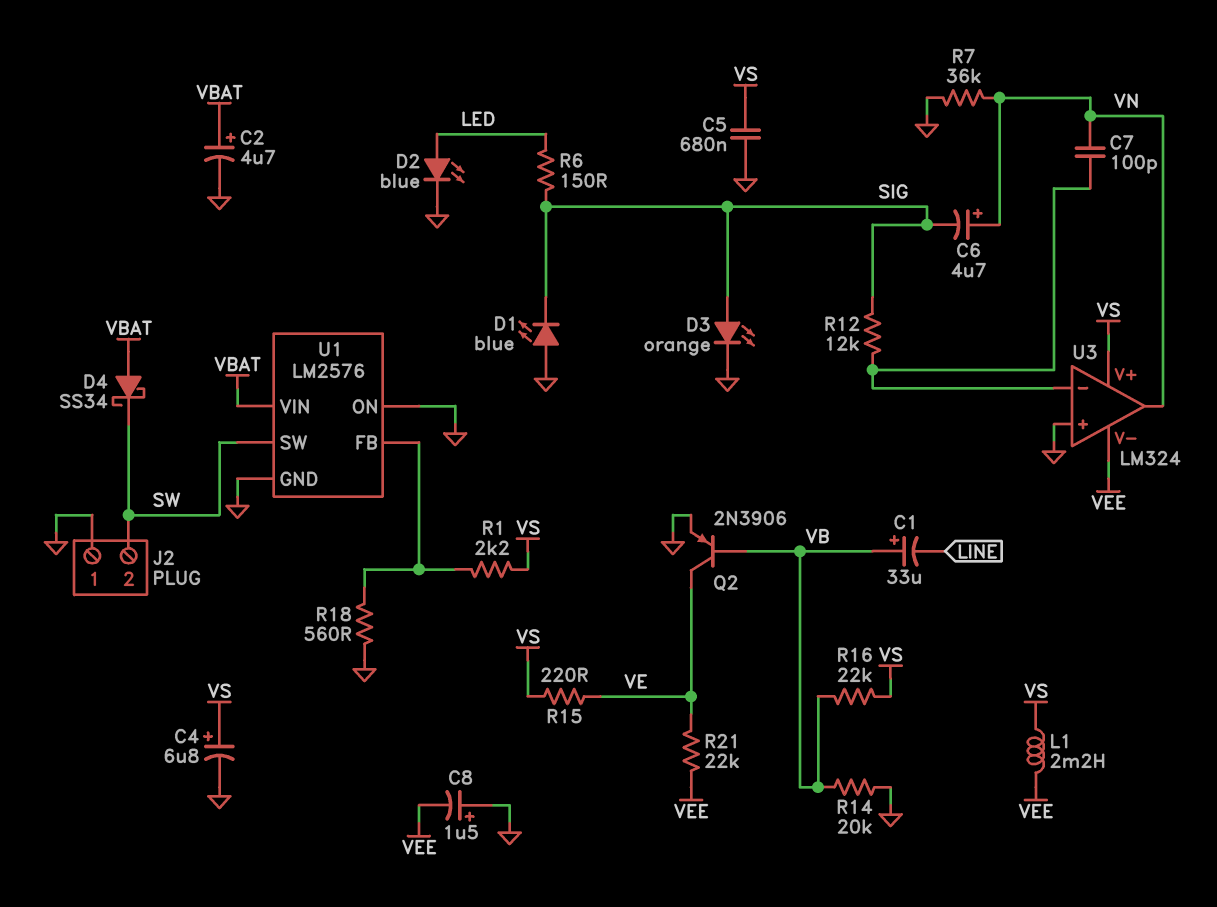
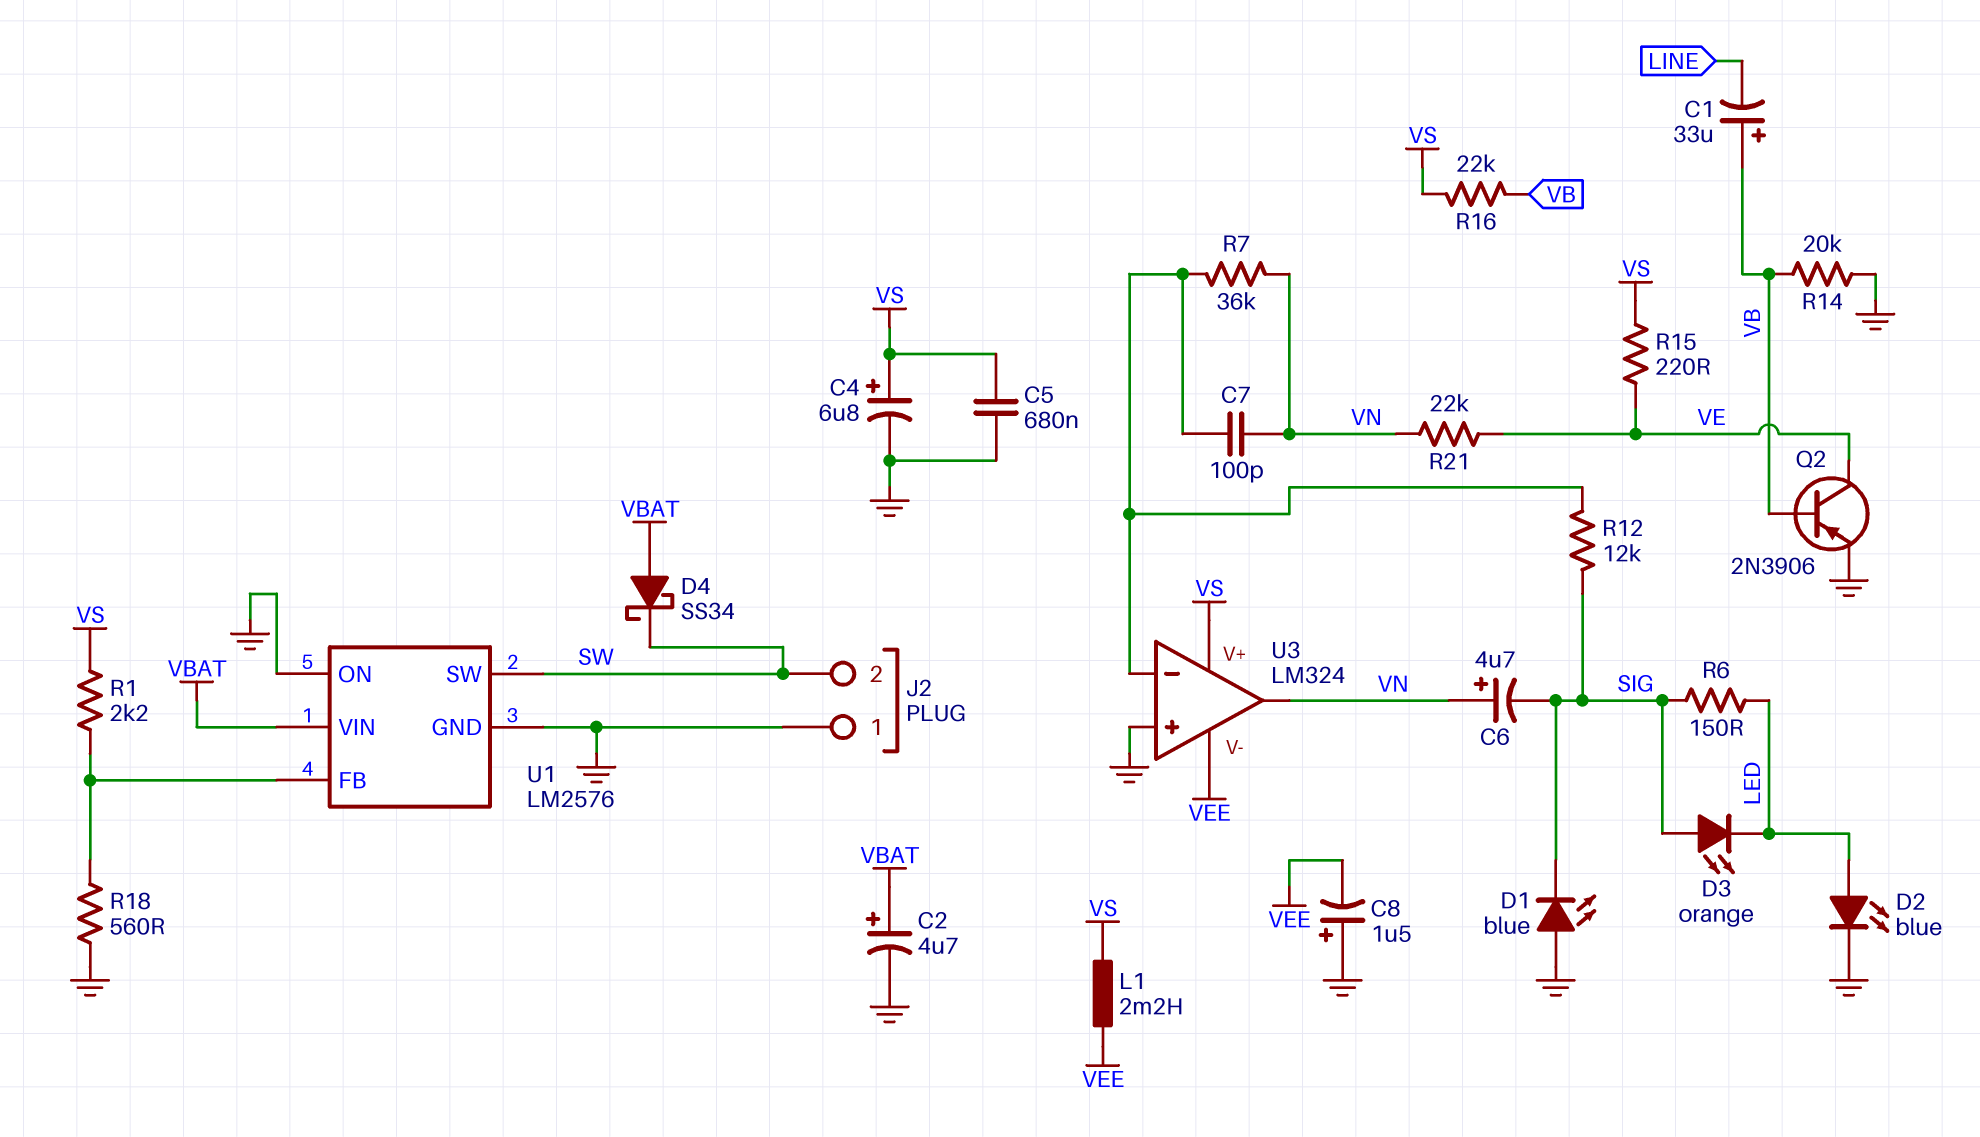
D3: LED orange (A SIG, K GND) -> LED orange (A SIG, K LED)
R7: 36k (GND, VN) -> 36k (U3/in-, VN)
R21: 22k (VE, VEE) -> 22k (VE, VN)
--
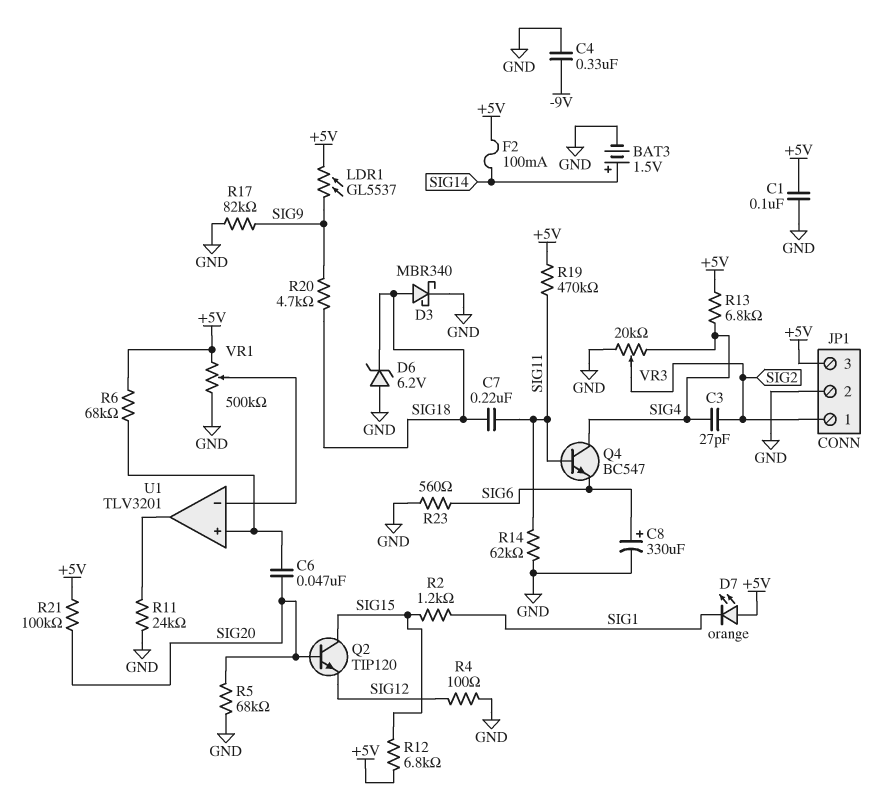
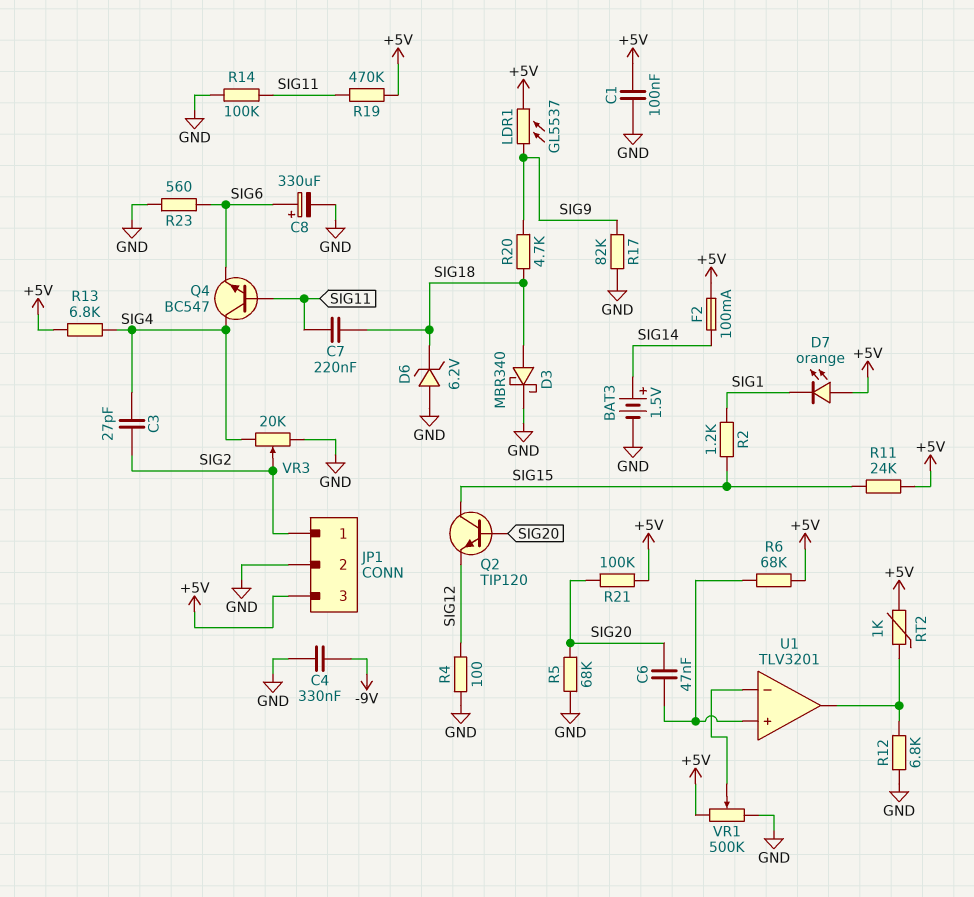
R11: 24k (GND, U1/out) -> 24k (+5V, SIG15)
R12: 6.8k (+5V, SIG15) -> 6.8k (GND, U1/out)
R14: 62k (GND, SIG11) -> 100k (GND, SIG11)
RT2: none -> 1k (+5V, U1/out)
---
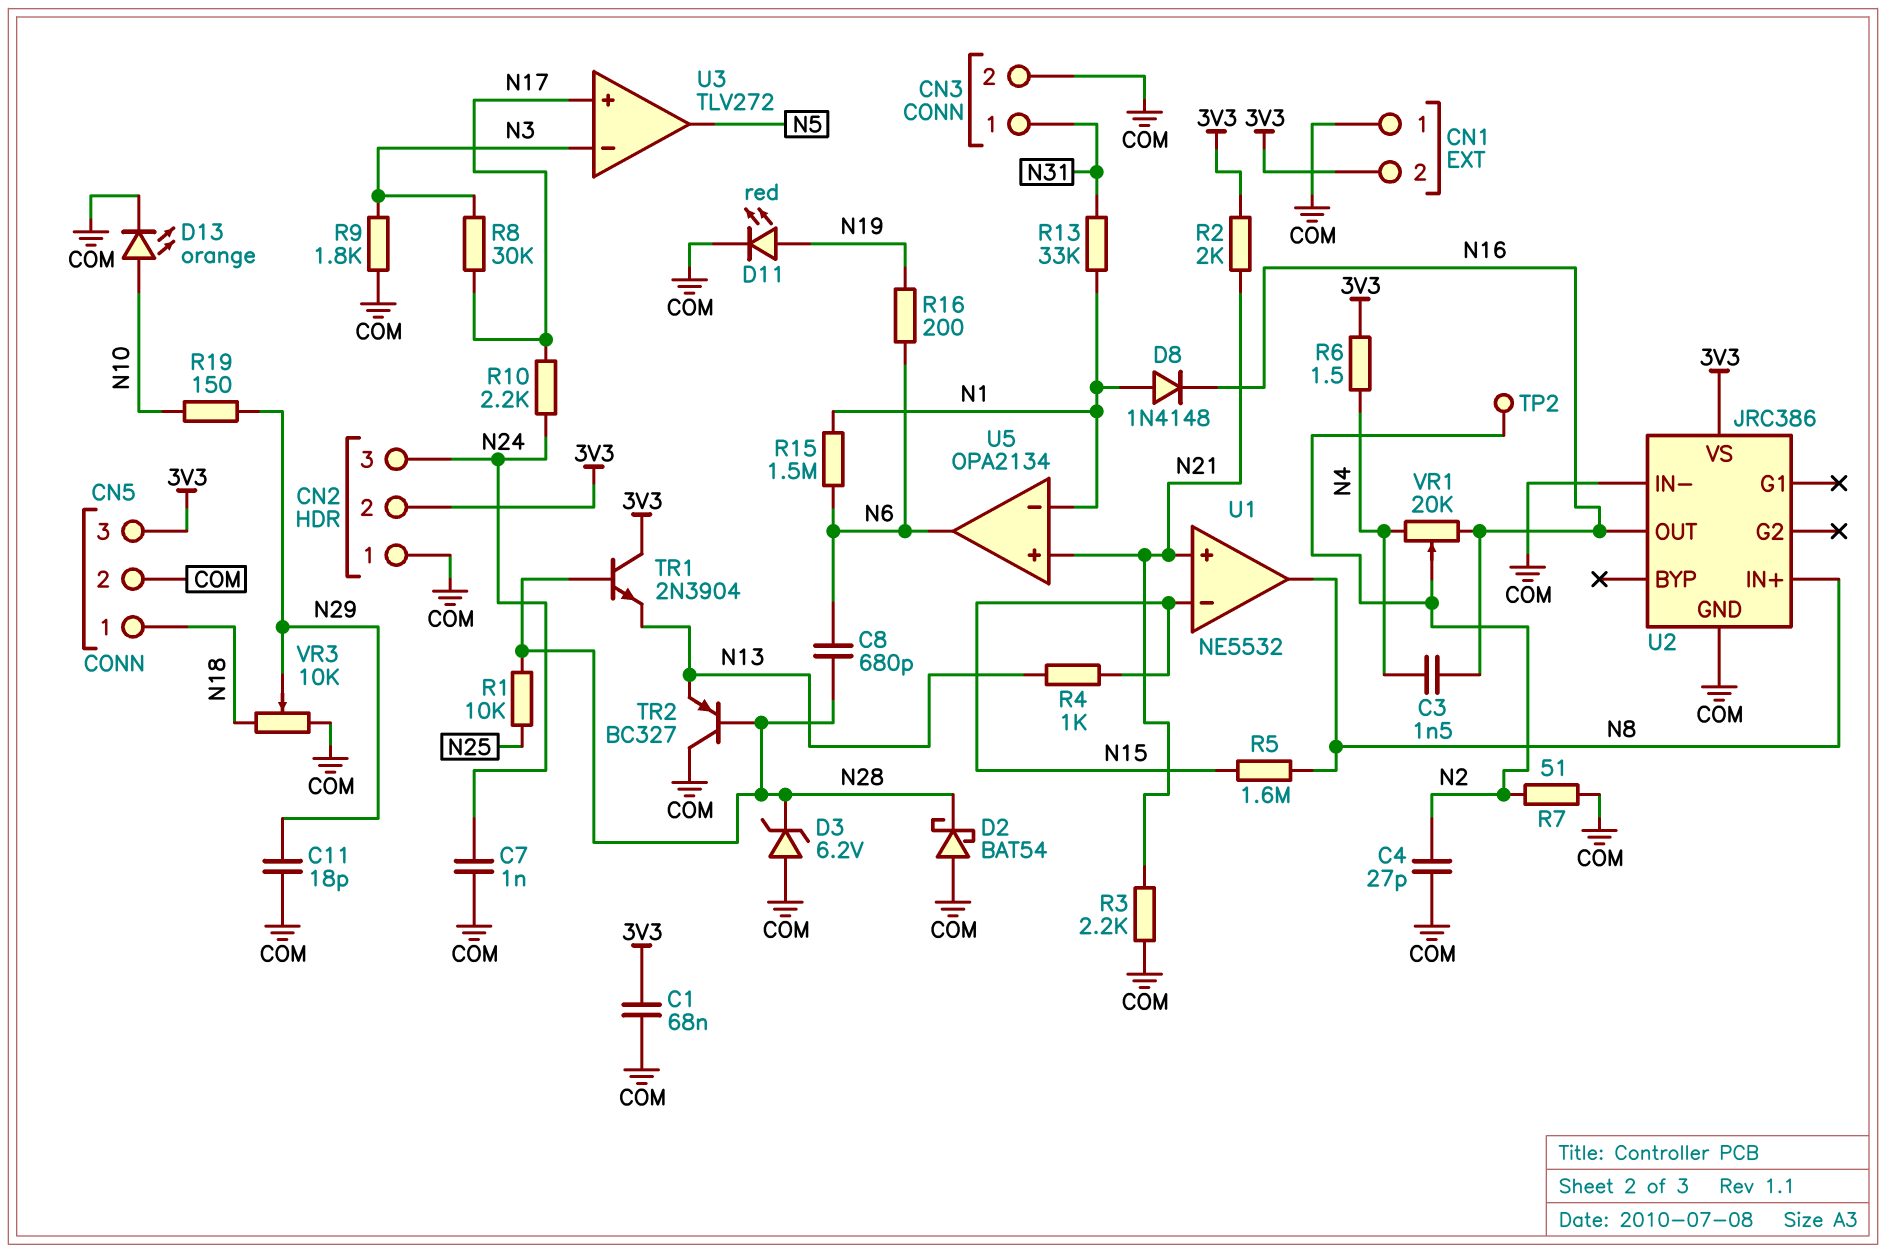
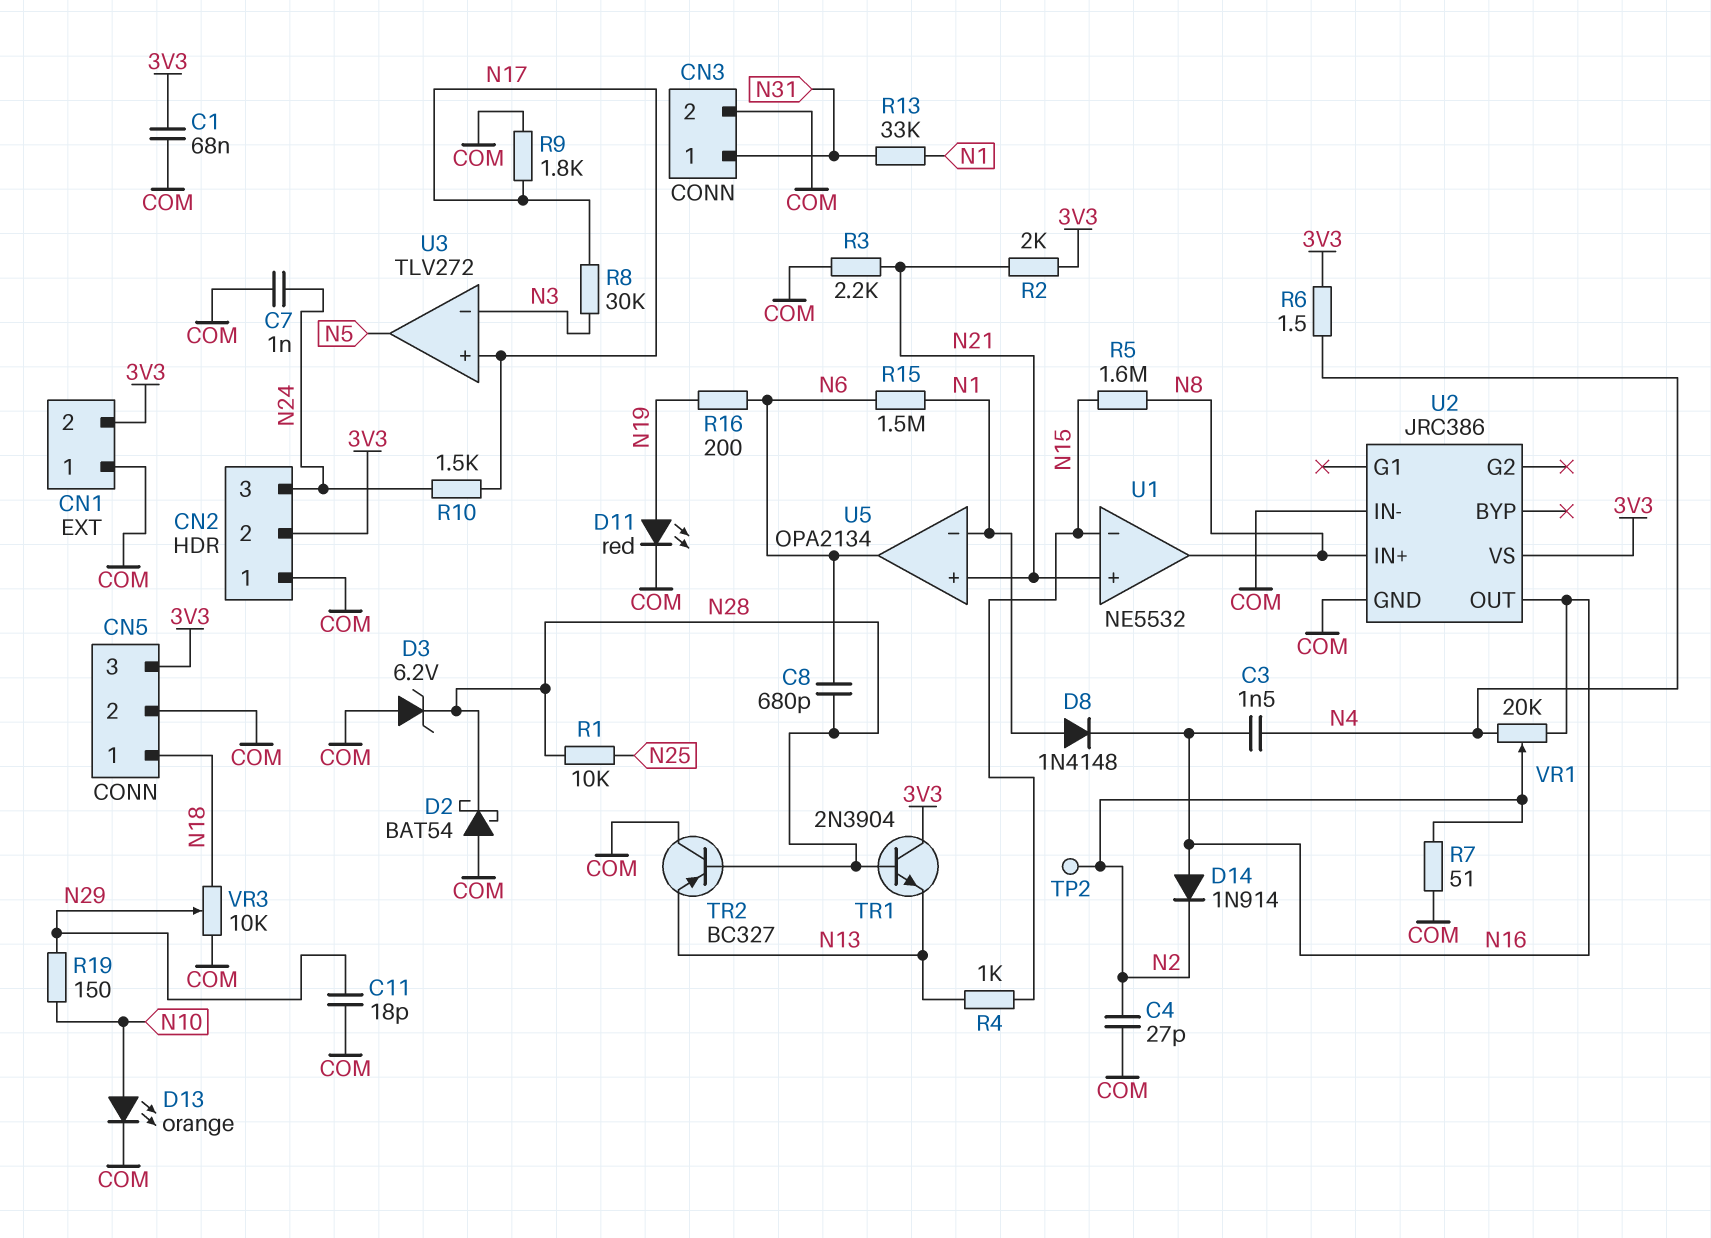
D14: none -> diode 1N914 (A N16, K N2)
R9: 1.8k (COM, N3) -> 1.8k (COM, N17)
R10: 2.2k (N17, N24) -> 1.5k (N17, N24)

> [What to produce]:
Please determine the number of lines in the records above that include the string "none", and answer with that number only.

> [Solution to the problem]:
2